-- Opening Marker --

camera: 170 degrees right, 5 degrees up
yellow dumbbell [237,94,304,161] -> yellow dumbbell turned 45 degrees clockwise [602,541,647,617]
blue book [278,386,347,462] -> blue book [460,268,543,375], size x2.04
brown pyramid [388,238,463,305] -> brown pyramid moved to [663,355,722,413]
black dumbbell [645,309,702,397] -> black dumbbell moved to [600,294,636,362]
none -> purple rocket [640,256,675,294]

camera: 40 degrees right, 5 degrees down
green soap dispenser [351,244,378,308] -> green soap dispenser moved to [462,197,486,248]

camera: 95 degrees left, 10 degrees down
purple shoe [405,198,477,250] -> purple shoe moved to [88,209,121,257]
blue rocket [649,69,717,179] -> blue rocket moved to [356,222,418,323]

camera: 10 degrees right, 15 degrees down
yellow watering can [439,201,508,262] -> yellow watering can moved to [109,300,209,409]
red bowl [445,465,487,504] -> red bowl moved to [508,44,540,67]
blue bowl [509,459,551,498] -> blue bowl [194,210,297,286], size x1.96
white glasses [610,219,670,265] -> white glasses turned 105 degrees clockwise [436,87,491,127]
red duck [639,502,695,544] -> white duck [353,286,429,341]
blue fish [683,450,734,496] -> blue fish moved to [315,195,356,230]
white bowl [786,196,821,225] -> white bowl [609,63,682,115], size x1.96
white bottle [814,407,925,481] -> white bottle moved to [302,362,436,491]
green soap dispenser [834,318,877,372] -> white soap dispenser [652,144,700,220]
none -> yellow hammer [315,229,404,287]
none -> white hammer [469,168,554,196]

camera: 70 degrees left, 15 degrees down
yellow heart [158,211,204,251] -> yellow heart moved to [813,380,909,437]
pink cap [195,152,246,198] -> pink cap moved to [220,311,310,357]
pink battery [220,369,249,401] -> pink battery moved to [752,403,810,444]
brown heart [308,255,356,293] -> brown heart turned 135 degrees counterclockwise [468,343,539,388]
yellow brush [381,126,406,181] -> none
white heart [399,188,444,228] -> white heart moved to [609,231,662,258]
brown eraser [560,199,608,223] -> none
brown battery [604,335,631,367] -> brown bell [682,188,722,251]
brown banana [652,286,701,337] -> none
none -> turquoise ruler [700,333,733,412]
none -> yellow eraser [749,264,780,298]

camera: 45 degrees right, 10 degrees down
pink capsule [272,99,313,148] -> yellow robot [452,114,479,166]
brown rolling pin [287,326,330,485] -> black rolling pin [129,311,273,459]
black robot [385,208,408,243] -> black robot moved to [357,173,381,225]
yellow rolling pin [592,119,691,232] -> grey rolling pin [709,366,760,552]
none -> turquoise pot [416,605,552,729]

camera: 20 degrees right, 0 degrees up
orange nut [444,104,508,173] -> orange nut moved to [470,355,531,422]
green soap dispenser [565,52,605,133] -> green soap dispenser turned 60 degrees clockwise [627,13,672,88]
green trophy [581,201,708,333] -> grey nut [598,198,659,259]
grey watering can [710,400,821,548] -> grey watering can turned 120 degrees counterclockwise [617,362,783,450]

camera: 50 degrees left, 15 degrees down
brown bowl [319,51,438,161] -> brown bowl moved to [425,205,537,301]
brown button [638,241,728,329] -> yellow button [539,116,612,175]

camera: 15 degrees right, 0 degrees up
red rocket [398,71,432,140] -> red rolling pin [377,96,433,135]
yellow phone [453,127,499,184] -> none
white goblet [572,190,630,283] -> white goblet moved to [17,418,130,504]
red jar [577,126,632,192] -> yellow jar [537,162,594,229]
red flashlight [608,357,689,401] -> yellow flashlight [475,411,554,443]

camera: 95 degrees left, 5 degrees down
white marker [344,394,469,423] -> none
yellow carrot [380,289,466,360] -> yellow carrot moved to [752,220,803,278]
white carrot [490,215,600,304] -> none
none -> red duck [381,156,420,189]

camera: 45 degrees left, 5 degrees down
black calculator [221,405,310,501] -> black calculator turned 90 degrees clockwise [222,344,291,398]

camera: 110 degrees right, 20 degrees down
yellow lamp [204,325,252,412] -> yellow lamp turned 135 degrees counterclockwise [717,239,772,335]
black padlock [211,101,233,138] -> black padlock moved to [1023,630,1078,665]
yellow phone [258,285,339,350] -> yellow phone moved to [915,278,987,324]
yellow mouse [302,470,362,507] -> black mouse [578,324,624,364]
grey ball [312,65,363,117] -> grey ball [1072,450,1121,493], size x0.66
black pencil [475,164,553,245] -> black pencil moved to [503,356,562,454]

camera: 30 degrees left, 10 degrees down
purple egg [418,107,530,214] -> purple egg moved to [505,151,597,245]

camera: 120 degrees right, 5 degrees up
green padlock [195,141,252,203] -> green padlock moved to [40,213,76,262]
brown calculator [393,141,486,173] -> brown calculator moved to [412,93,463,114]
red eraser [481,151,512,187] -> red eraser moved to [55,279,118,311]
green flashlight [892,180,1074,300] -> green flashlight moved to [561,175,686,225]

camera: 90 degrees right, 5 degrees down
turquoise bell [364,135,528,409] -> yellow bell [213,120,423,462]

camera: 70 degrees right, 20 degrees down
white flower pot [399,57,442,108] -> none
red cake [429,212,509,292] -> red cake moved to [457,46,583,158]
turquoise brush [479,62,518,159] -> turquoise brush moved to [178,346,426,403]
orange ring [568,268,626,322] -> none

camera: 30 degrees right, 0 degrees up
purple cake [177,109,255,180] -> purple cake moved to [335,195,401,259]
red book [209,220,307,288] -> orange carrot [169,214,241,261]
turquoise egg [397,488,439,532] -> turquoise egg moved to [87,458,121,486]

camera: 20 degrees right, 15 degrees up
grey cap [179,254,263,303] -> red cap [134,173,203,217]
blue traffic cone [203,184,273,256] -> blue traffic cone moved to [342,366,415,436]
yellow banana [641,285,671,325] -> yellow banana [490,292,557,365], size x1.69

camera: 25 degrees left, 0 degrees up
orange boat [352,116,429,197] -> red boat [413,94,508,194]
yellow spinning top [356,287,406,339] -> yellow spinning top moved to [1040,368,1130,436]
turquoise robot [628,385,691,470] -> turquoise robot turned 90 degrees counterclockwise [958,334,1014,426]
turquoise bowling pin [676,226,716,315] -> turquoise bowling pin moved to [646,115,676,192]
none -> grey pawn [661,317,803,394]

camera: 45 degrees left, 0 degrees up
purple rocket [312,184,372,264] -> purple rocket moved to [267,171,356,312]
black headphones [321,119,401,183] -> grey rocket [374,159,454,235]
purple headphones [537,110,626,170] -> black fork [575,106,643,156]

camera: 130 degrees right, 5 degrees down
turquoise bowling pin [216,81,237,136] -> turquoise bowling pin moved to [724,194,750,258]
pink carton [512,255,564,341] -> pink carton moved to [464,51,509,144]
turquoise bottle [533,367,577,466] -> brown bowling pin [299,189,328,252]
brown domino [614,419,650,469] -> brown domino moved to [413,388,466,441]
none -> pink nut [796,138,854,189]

-- Closing Marker --

Within the listing above, give again exactly every line from the line with "red cake [429,212,509,292]" through the line with "red book [209,220,307,288]", both included, and no other line.

red cake [429,212,509,292] -> red cake moved to [457,46,583,158]
turquoise brush [479,62,518,159] -> turquoise brush moved to [178,346,426,403]
orange ring [568,268,626,322] -> none

camera: 30 degrees right, 0 degrees up
purple cake [177,109,255,180] -> purple cake moved to [335,195,401,259]
red book [209,220,307,288] -> orange carrot [169,214,241,261]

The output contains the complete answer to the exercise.